EXERCISE DIRECTIONS =
Repeat nothing but the line that contains "yellow rectangle: (75, 116)" and the lines after it, through the end of the listing, exactly as they stand; omit pictures.

##### SUPPLIED RECORDS #####

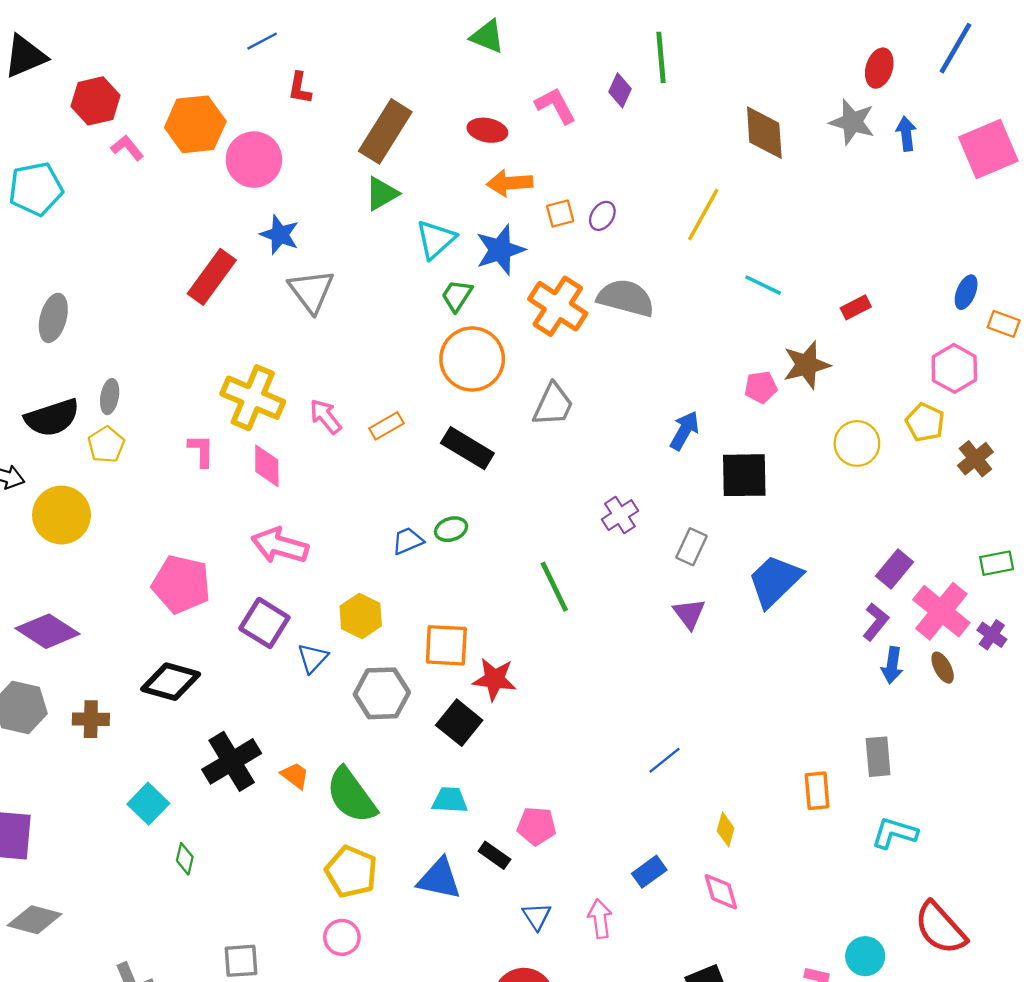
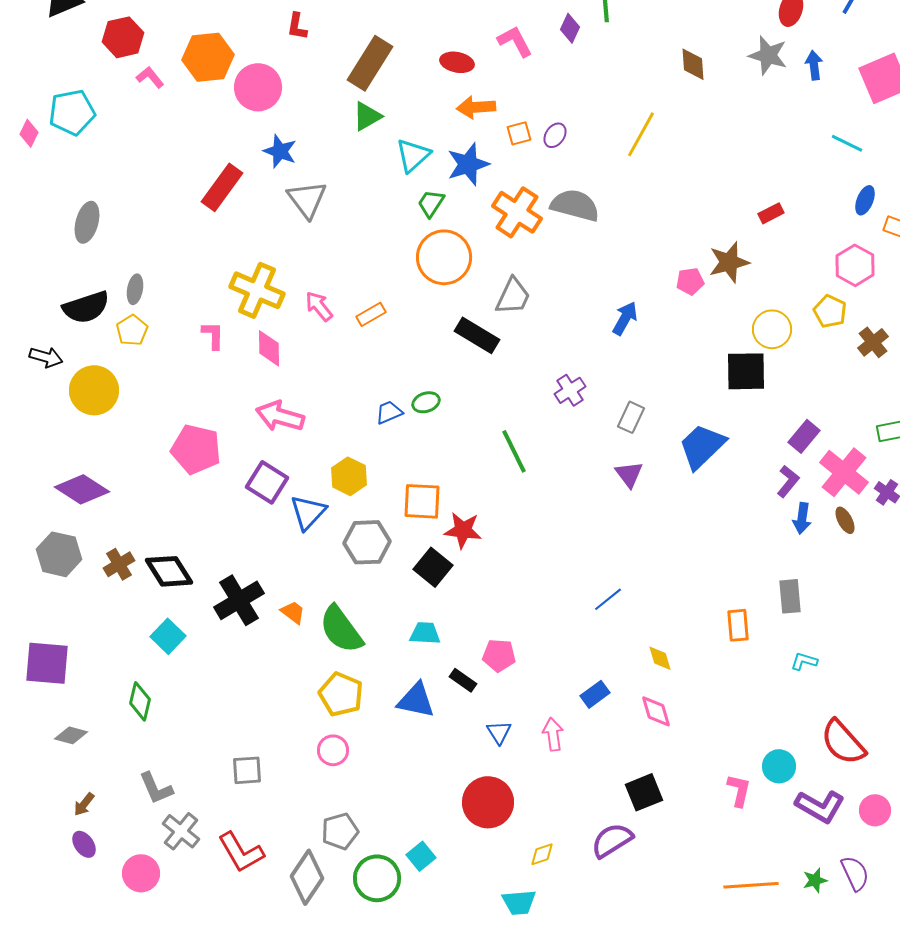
brown diamond: (764, 133) -> (693, 64), size x0.7
cyan line: (763, 285) -> (847, 143), moved
black rectangle: (467, 448) -> (477, 335), moved
black square: (744, 475) -> (746, 371), moved
blue triangle: (313, 658) -> (308, 512), size x1.4
black diamond: (171, 682) -> (169, 571), moved, turned 42
brown cross: (91, 719) -> (119, 564), turned -32
yellow diamond: (726, 829) -> (660, 658), turned -32
cyan L-shape: (894, 833) -> (804, 661), size x0.7
green diamond: (185, 859) -> (140, 701), moved, size x1.4
gray diamond: (35, 920) -> (71, 735), size x0.7

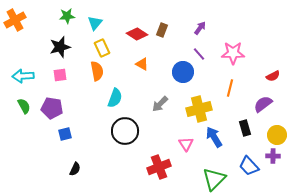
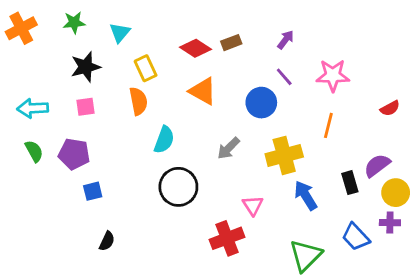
green star: (67, 16) -> (74, 23), moved
cyan triangle: (95, 23) -> (120, 33), moved
brown rectangle: (162, 30) -> (231, 43), turned 48
orange triangle: (142, 64) -> (203, 91), size x1.5
purple semicircle: (263, 104) -> (377, 165), moved
pink triangle: (186, 144) -> (253, 205), moved

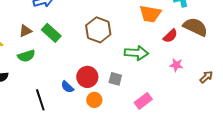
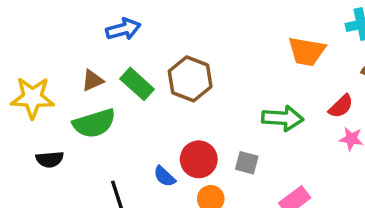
brown hexagon: (98, 30) -> (190, 79), moved
red semicircle: (170, 36) -> (341, 106), moved
green semicircle: (26, 56) -> (94, 123), size x1.4

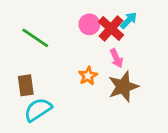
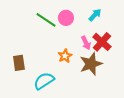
red cross: (111, 28) -> (102, 42), moved
green line: (35, 38) -> (46, 20), moved
cyan semicircle: (38, 110) -> (44, 81), moved

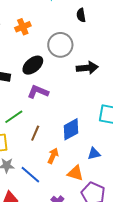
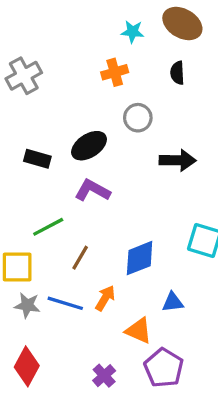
orange cross: (23, 27) -> (115, 72), moved
gray circle: (60, 45) -> (138, 118), size x0.7
blue line: (30, 175) -> (65, 303), moved, turned -30

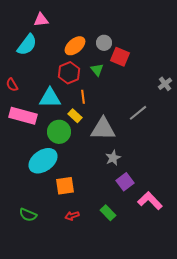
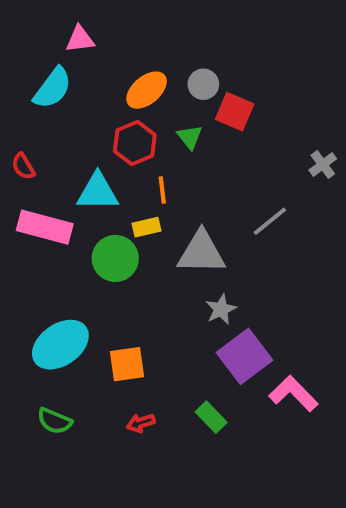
yellow rectangle: (75, 116) -> (147, 227), turned -56
cyan ellipse: (43, 161) -> (60, 345), moved
purple square: (125, 182) -> (244, 356), size x1.5

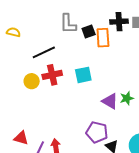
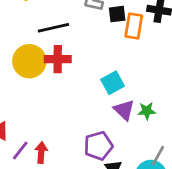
cyan square: (83, 75) -> (113, 83), moved, turned -30
yellow circle: (32, 81) -> (29, 61), size x1.6
purple pentagon: (97, 132) -> (98, 146), turned 30

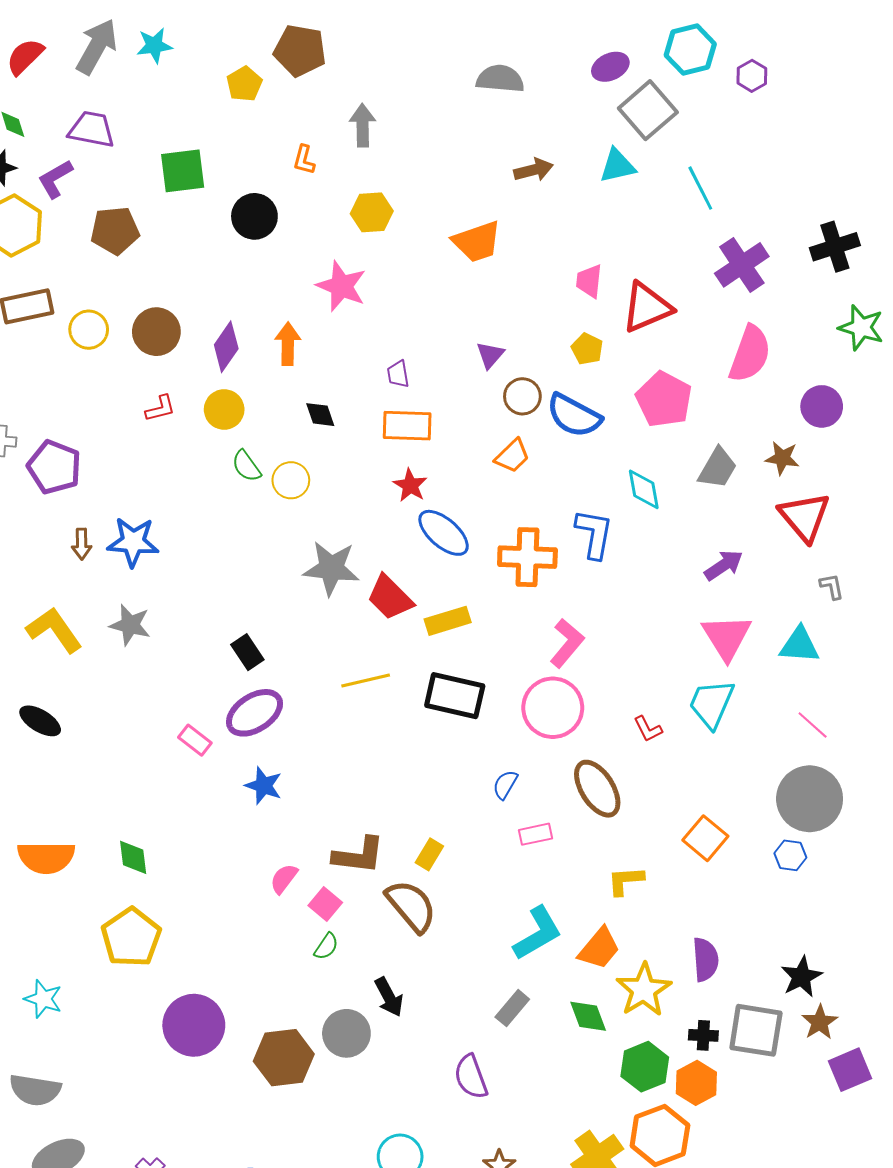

#####

EXPECTED ANSWER =
yellow rectangle: (75, 116) -> (147, 227), turned -56
cyan ellipse: (43, 161) -> (60, 345), moved
purple square: (125, 182) -> (244, 356), size x1.5

cyan square: (83, 75) -> (113, 83), moved, turned -30
yellow circle: (32, 81) -> (29, 61), size x1.6
purple pentagon: (97, 132) -> (98, 146), turned 30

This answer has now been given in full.